» What is being asked
Return the data below exactly as given, except for the images.
⟨
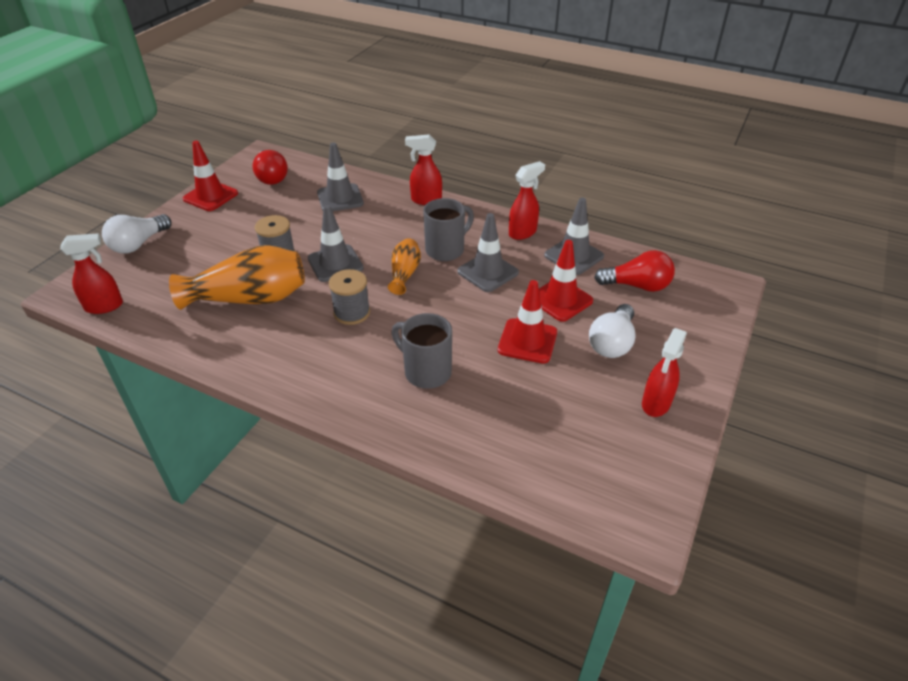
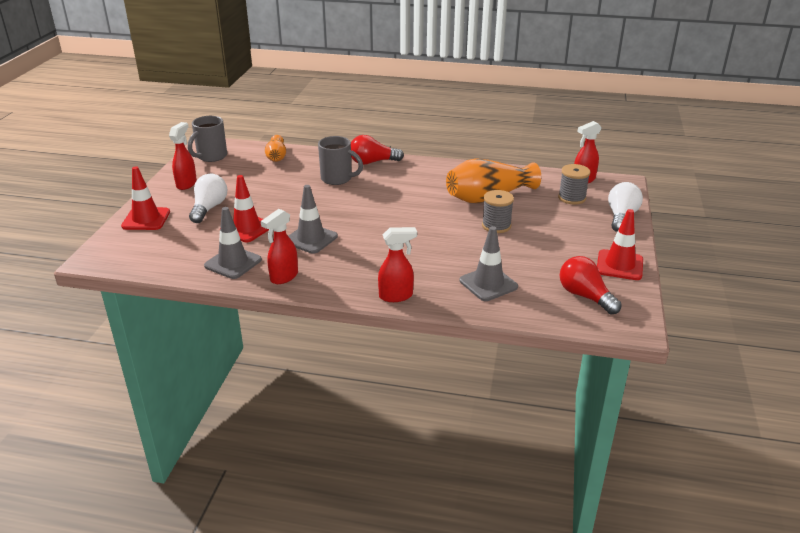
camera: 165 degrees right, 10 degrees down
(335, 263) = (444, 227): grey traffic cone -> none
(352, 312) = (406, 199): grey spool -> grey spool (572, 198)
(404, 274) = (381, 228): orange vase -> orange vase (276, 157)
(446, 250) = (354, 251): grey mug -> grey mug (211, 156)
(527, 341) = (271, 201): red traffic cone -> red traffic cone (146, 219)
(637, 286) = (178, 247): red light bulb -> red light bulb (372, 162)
⟩
» Completed exercise
camera: 165 degrees right, 10 degrees down
(335, 263) = (444, 227): grey traffic cone -> none
(352, 312) = (406, 199): grey spool -> grey spool (572, 198)
(404, 274) = (381, 228): orange vase -> orange vase (276, 157)
(446, 250) = (354, 251): grey mug -> grey mug (211, 156)
(527, 341) = (271, 201): red traffic cone -> red traffic cone (146, 219)
(637, 286) = (178, 247): red light bulb -> red light bulb (372, 162)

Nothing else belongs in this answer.